Exercise: Repeat every entry exactly. Pictures stay out.

Records for the task:
• • •
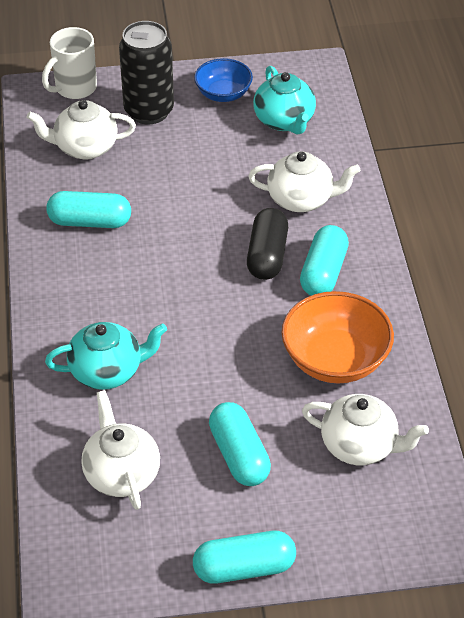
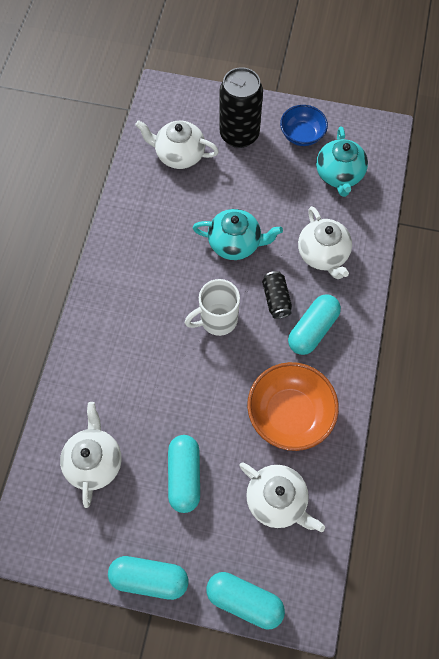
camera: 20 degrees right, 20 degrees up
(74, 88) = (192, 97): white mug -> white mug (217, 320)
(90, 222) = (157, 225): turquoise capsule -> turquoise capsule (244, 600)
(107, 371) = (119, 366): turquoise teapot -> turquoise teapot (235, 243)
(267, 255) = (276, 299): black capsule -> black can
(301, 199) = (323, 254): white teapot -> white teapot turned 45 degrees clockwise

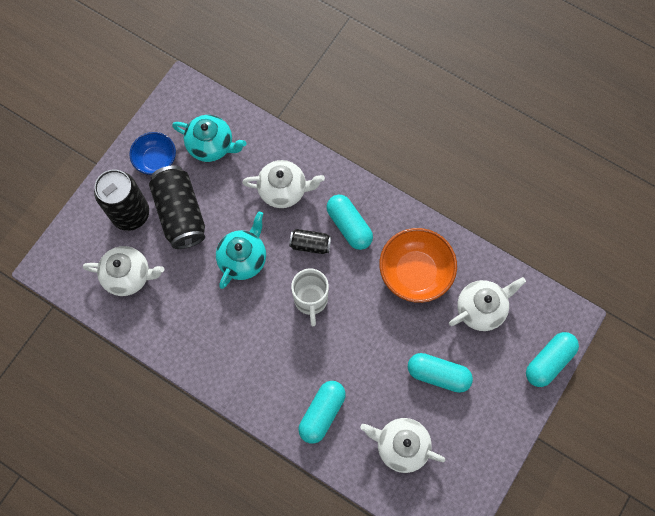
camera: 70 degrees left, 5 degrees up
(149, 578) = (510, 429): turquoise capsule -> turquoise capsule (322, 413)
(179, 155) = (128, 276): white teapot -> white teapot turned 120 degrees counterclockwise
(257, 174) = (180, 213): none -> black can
• • •
Response:
camera: 20 degrees right, 20 degrees up
(74, 88) = (192, 97): white mug -> white mug (217, 320)
(90, 222) = (157, 225): turquoise capsule -> turquoise capsule (244, 600)
(107, 371) = (119, 366): turquoise teapot -> turquoise teapot (235, 243)
(267, 255) = (276, 299): black capsule -> black can
(301, 199) = (323, 254): white teapot -> white teapot turned 45 degrees clockwise

camera: 70 degrees left, 5 degrees up
(149, 578) = (510, 429): turquoise capsule -> turquoise capsule (322, 413)
(179, 155) = (128, 276): white teapot -> white teapot turned 120 degrees counterclockwise
(257, 174) = (180, 213): none -> black can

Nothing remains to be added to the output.